■ Problem requirements ■
Give back only the lines in the records below from the one with "L1: 22uH (LX, VIN) -> 6.8uH (LX, VIN)" to the one with "D203: LED blue", both inclusive, word for word.

---------- Record extracts

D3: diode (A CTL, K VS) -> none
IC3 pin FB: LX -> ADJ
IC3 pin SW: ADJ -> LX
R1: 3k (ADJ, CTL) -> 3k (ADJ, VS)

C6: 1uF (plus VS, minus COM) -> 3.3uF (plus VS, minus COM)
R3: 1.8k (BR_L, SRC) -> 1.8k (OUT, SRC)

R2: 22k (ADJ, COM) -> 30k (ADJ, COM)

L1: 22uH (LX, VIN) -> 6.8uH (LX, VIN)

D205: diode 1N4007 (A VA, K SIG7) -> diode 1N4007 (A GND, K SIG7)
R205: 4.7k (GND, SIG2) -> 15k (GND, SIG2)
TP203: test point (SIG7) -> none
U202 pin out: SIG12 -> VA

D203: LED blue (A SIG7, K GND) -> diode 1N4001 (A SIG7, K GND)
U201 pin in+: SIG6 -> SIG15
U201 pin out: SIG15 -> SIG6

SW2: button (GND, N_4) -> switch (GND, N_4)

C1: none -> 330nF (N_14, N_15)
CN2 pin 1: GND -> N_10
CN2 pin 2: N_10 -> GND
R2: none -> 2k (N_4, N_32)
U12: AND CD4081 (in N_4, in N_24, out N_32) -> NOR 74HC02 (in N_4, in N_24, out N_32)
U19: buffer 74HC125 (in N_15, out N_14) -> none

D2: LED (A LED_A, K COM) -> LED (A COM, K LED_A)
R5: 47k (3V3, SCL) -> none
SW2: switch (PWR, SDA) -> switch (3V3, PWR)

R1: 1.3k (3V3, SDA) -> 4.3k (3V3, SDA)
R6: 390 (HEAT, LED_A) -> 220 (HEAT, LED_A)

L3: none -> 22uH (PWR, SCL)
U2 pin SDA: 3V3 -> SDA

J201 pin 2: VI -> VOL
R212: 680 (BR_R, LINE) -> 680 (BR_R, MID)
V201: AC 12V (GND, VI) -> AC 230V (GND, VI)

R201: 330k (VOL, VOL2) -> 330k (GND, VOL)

--------------------

■ Reply ■
L1: 22uH (LX, VIN) -> 6.8uH (LX, VIN)

D205: diode 1N4007 (A VA, K SIG7) -> diode 1N4007 (A GND, K SIG7)
R205: 4.7k (GND, SIG2) -> 15k (GND, SIG2)
TP203: test point (SIG7) -> none
U202 pin out: SIG12 -> VA

D203: LED blue (A SIG7, K GND) -> diode 1N4001 (A SIG7, K GND)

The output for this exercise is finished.